Written task: Switch "images" to "frames" wherever it occurs in the rows below, and reproduce the rows with no other changes. Omit the pictures from your answer.

— BEGIN Extracted entries —

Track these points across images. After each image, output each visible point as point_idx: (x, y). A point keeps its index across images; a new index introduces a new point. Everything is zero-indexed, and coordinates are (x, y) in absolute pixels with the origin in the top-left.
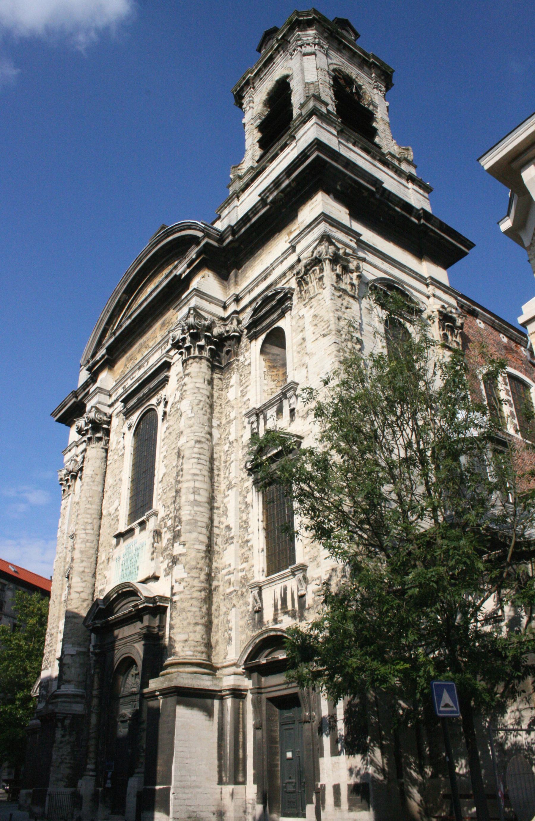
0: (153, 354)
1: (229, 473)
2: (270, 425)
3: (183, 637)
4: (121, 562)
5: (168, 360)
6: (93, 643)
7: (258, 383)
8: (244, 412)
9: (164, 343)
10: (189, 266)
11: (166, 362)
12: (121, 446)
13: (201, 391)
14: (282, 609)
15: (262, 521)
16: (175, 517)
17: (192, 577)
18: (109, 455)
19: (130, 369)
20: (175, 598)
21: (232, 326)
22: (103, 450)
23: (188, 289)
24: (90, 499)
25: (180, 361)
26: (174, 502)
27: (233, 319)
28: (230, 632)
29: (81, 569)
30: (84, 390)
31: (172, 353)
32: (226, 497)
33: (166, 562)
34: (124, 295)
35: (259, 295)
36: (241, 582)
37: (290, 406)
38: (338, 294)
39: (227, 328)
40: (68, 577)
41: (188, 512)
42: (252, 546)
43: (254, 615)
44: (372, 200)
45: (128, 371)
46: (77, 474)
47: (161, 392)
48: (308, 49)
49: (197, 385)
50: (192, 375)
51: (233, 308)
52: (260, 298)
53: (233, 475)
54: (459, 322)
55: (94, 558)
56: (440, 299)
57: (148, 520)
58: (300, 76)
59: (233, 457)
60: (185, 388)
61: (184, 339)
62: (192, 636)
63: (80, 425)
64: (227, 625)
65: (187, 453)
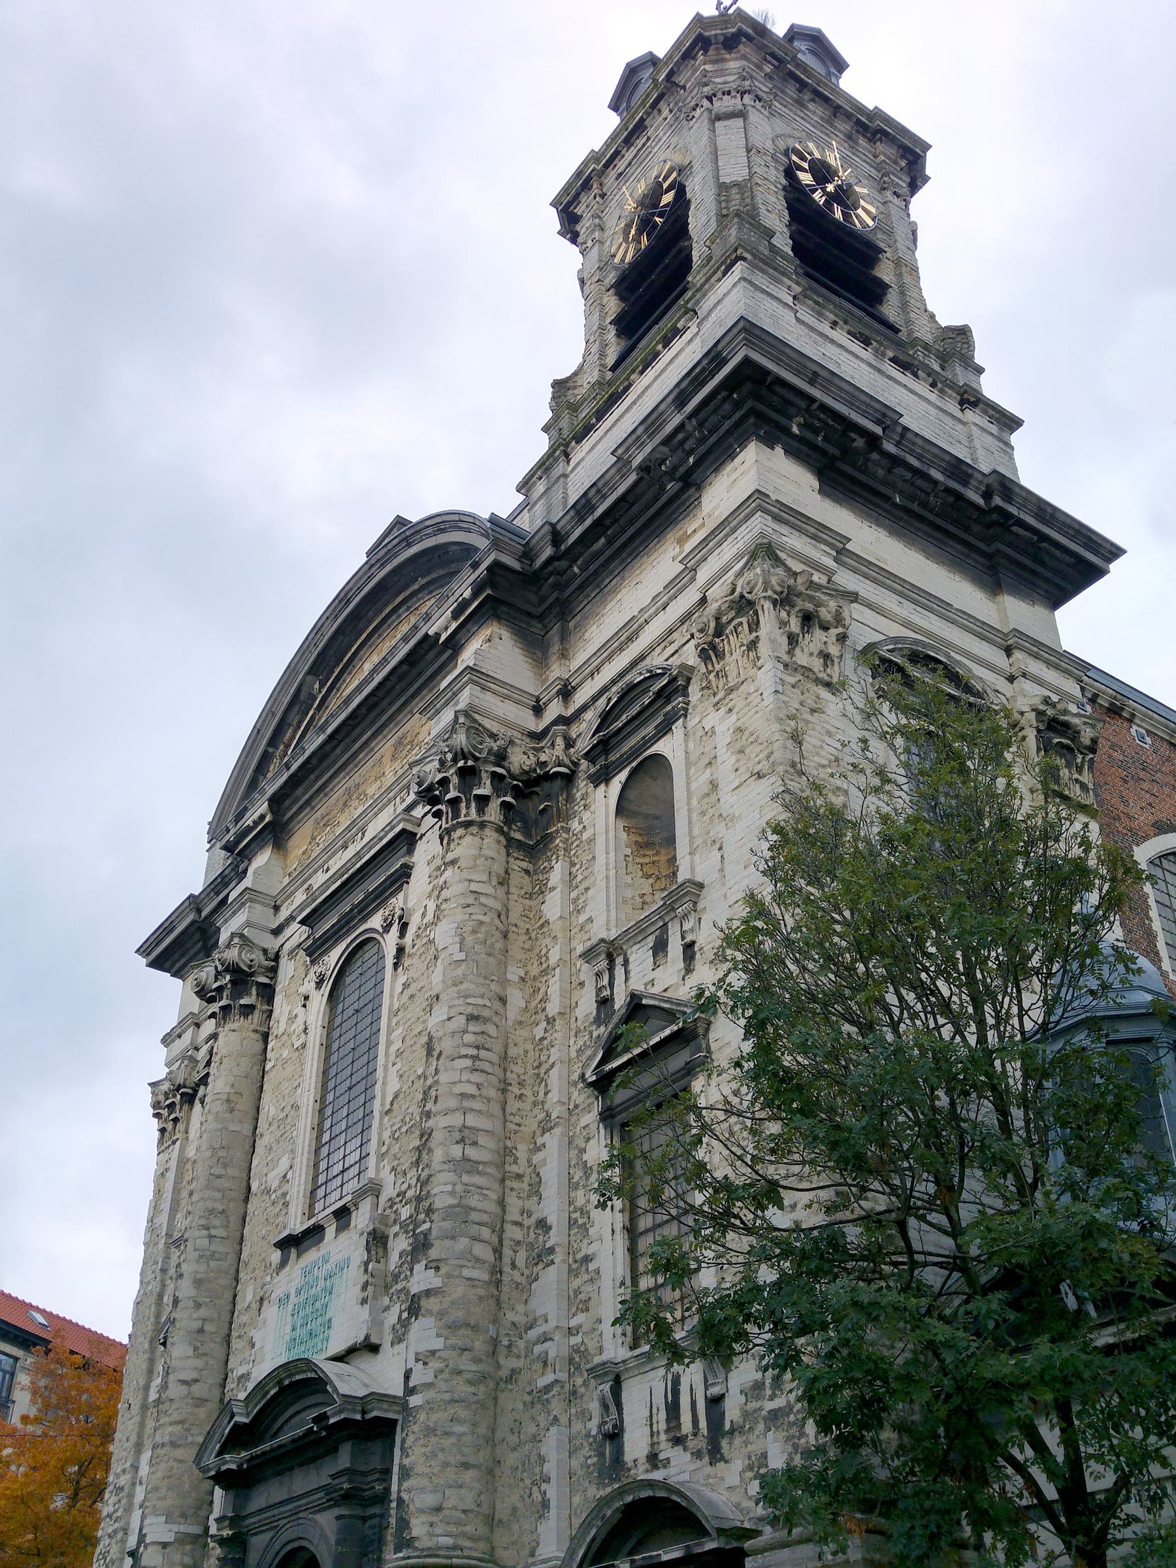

— END Extracted entries —

Expected output:
Track these points across frames. After each image, output each visible point as point_idx: (x, y). A point keeps its index across frames; a new index introduces a new point. Everything is zero-indexed, and coordinates are (x, y) in absolute pixels with the origin in the top-left.
0: (153, 354)
1: (229, 473)
2: (270, 425)
3: (183, 637)
4: (121, 562)
5: (168, 360)
6: (93, 643)
7: (258, 383)
8: (244, 412)
9: (164, 343)
10: (189, 266)
11: (166, 362)
12: (121, 446)
13: (201, 391)
14: (282, 609)
15: (262, 521)
16: (175, 517)
17: (192, 577)
18: (109, 455)
19: (130, 369)
20: (175, 598)
21: (232, 326)
22: (103, 450)
23: (188, 289)
24: (90, 499)
25: (180, 361)
26: (174, 502)
27: (233, 319)
28: (230, 632)
29: (81, 569)
30: (84, 390)
31: (172, 353)
32: (226, 497)
33: (166, 562)
34: (124, 295)
35: (259, 295)
36: (241, 582)
37: (290, 406)
38: (338, 294)
39: (227, 328)
40: (68, 577)
41: (188, 512)
42: (252, 546)
43: (254, 615)
44: (372, 200)
45: (128, 371)
46: (77, 474)
47: (161, 392)
48: (308, 49)
49: (197, 385)
50: (192, 375)
51: (233, 308)
52: (260, 298)
53: (233, 475)
54: (459, 322)
55: (94, 558)
56: (440, 299)
57: (148, 520)
58: (300, 76)
59: (233, 457)
60: (185, 388)
61: (184, 339)
62: (192, 636)
63: (80, 425)
64: (227, 625)
65: (187, 453)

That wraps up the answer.